[Image sets with object changes]
########

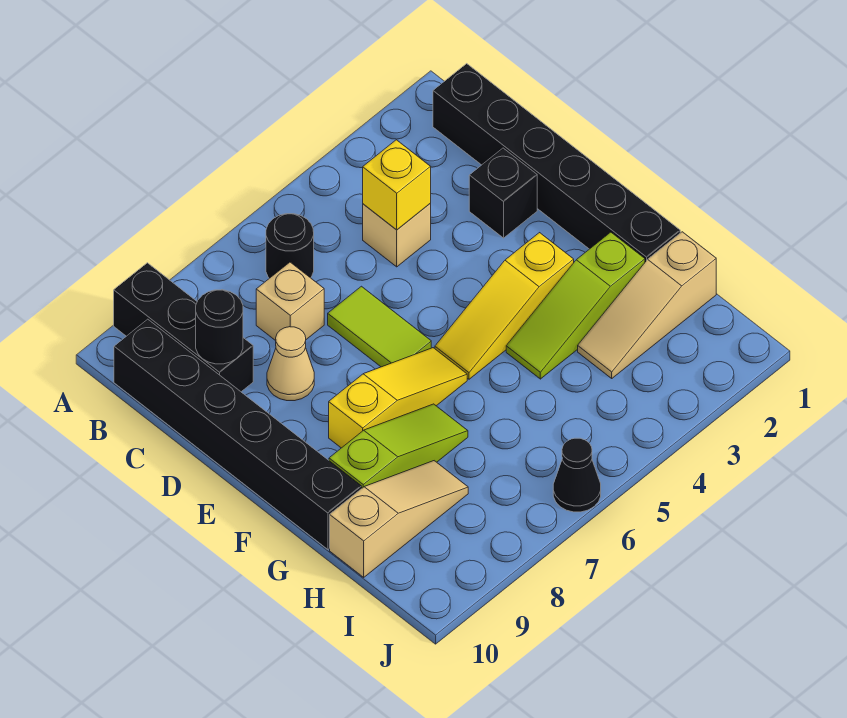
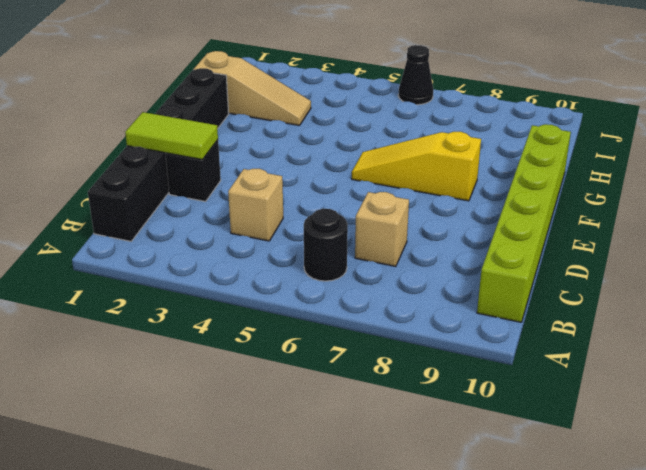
lime brick B10:G10 level 1 -> black brick B10:G10 level 1
lime tile D1:D2 level 2 -> lime tile D6:E6 level 1
none -> black brick A9:C9 level 1
none -> tan cone D8 level 1
none -> yellow slope F3:F5 level 1 top 3

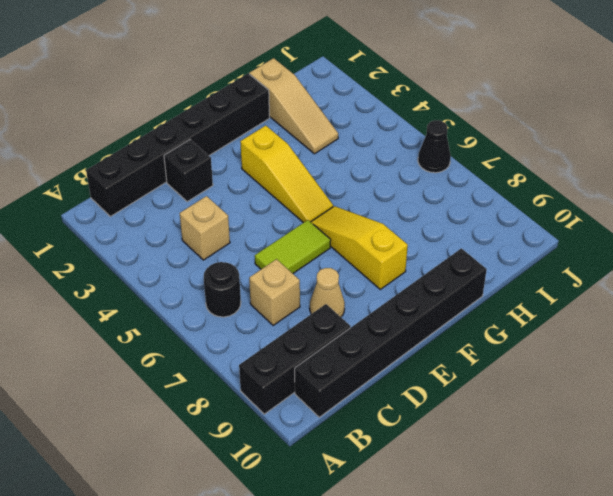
none -> lime slope G2:G4 level 1 top 2
none -> lime slope G7:G9 level 1 top 9
none -> tan slope H8:H10 level 1 top 10

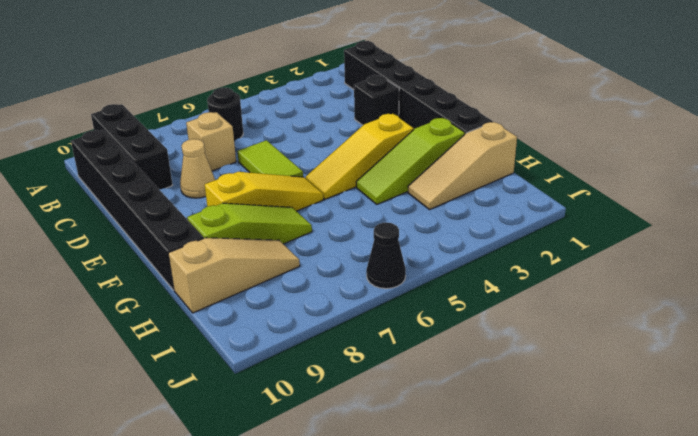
none -> tan brick C4 level 1
none -> yellow brick C4 level 2
none -> black round brick C9 level 2

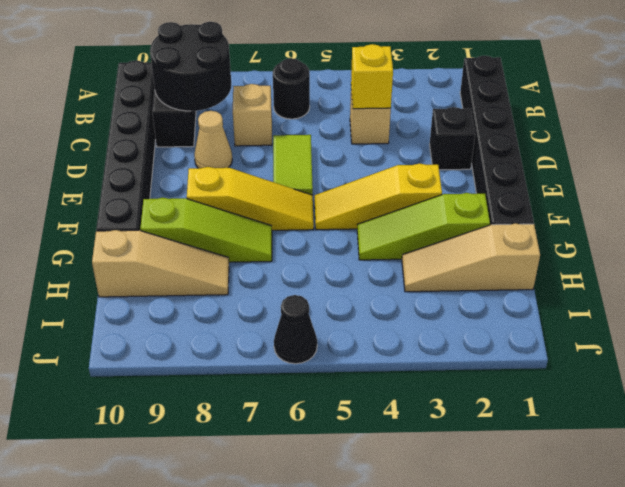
black round brick B8:C9 level 2 -> black round brick C9 level 2

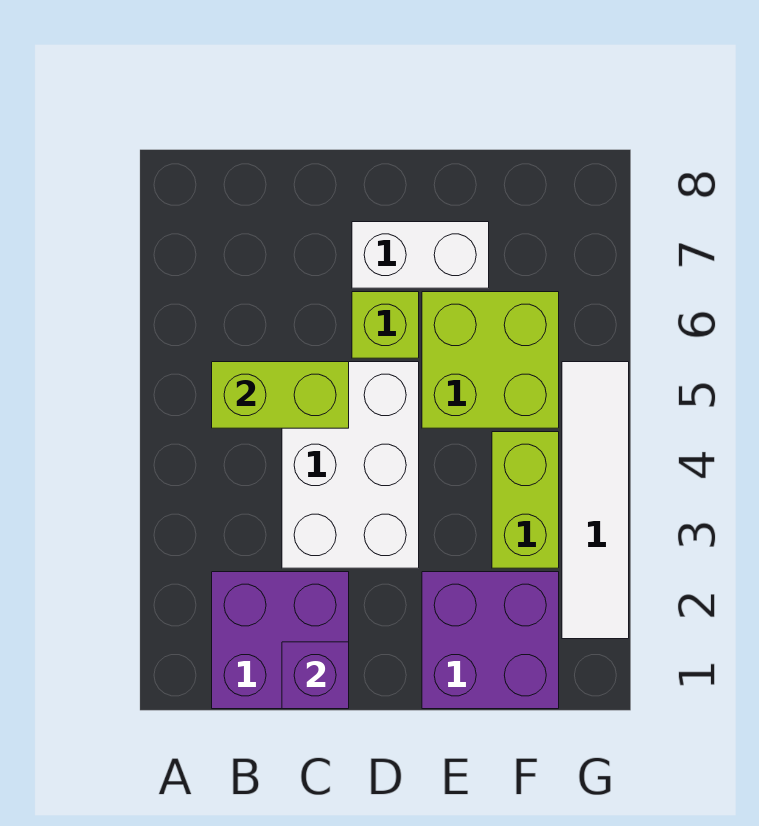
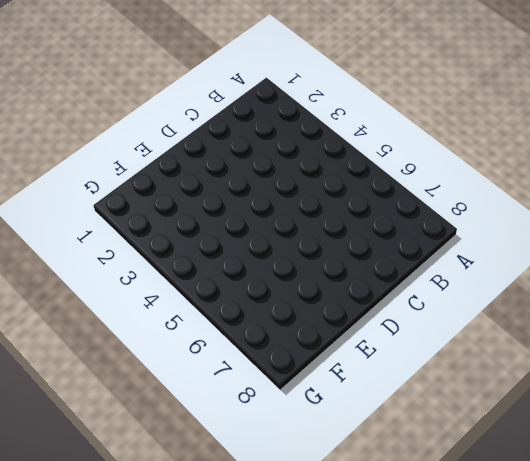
none -> purple brick B1:C2 level 1
none -> white brick C3:D5 level 1

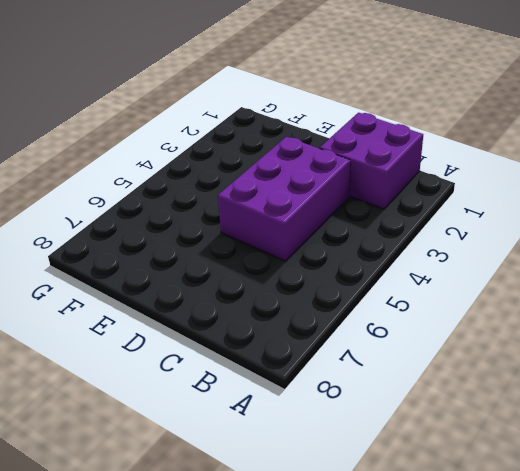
purple brick C3:D5 level 1 -> white brick C3:D5 level 1
none -> lime brick D6 level 1
none -> white brick D7:E7 level 1

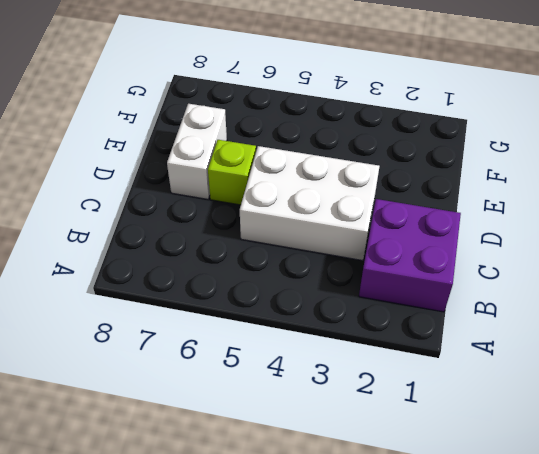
none -> purple brick E1:F2 level 1
none -> lime brick E5:F6 level 1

########

[TRY IT]
Print only the lines from the one with "none -> tan slope H8:H10 level 1 top 10" through the last line of the data above, exactly and with both ends, and please omit any pictures.

[FINISHED EXERCISE]
none -> tan slope H8:H10 level 1 top 10

none -> tan brick C4 level 1
none -> yellow brick C4 level 2
none -> black round brick C9 level 2

black round brick B8:C9 level 2 -> black round brick C9 level 2

none -> purple brick B1:C2 level 1
none -> white brick C3:D5 level 1

purple brick C3:D5 level 1 -> white brick C3:D5 level 1
none -> lime brick D6 level 1
none -> white brick D7:E7 level 1

none -> purple brick E1:F2 level 1
none -> lime brick E5:F6 level 1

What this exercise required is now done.